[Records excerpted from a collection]
####################
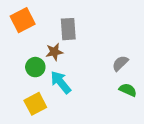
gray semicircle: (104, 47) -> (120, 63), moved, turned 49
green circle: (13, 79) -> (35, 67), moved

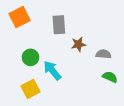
brown star: (54, 52) -> (78, 44), moved
gray semicircle: (120, 63) -> (103, 54), turned 48

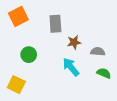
cyan arrow: (52, 70) -> (71, 67), moved
yellow square: (30, 89) -> (16, 85), moved, turned -36

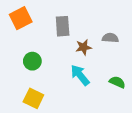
gray semicircle: (98, 52) -> (110, 38), moved
yellow square: (16, 85) -> (33, 98), moved

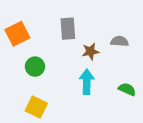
orange square: (21, 18) -> (17, 34), moved
cyan arrow: (80, 75) -> (87, 82), turned 40

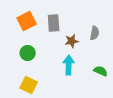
orange square: (17, 34) -> (27, 21), moved
gray semicircle: (120, 41) -> (95, 33), turned 96

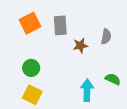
green circle: (28, 53) -> (31, 68), moved
cyan arrow: (69, 65) -> (87, 90), moved

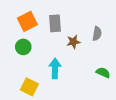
green circle: (31, 68) -> (23, 47), moved
cyan arrow: (87, 90) -> (55, 68), moved

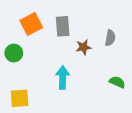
green circle: (23, 47) -> (14, 53), moved
yellow square: (29, 87) -> (20, 98), moved, turned -30

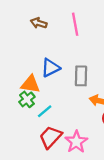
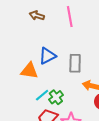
green cross: (27, 99) -> (56, 97), moved

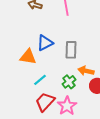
green cross: (56, 97) -> (69, 82), moved

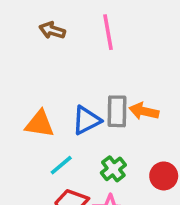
blue triangle: (45, 43) -> (86, 120), moved
orange arrow: (86, 71) -> (144, 111), moved

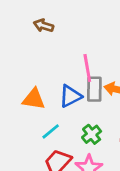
pink line: (108, 32) -> (87, 68), moved

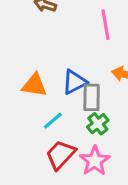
pink line: (87, 68) -> (106, 25), moved
gray rectangle: (94, 89) -> (92, 97), moved

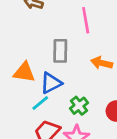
blue triangle: (75, 82) -> (51, 83), moved
gray rectangle: (92, 97) -> (60, 51), moved

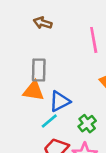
gray rectangle: (60, 51) -> (39, 70), moved

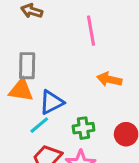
green cross: (87, 124) -> (83, 128), turned 30

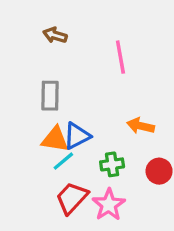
orange arrow: (109, 79) -> (141, 126), moved
orange triangle: (21, 90) -> (55, 139), moved

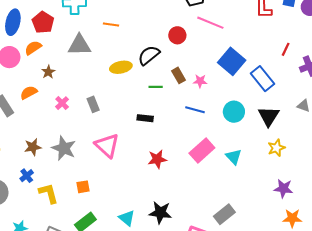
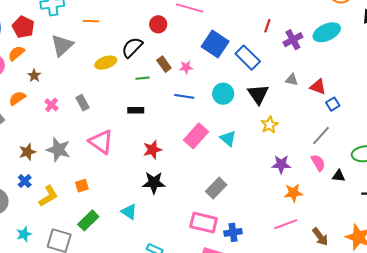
gray triangle: (79, 45) -> (62, 45), turned -35
yellow L-shape: (48, 193) -> (48, 196), turned 80
black star: (160, 213) -> (154, 183), moved
gray rectangle: (224, 214) -> (216, 188), moved

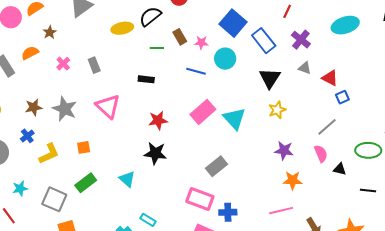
purple cross: (293, 40) -> (301, 40), moved, turned -30
cyan circle: (223, 94) -> (225, 59), moved
cyan triangle: (228, 139) -> (234, 118), size x1.4

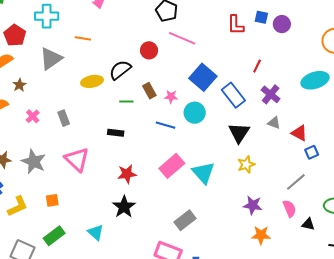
black star: (155, 153) -> (124, 207), turned 30

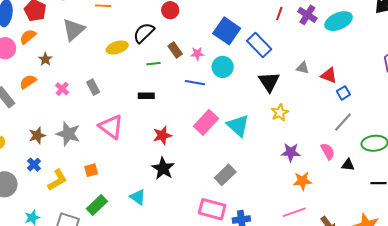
purple cross: (271, 94) -> (307, 15), moved
gray line: (296, 182) -> (343, 122), moved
####################
- What the task requires: Only the lines from the one containing "purple cross: (293, 40)" through the last line of the data may appear in the answer, each given again exactly and with pictures left out.

- Task output:
purple cross: (293, 40) -> (301, 40), moved, turned -30
cyan circle: (223, 94) -> (225, 59), moved
cyan triangle: (228, 139) -> (234, 118), size x1.4

black star: (155, 153) -> (124, 207), turned 30

purple cross: (271, 94) -> (307, 15), moved
gray line: (296, 182) -> (343, 122), moved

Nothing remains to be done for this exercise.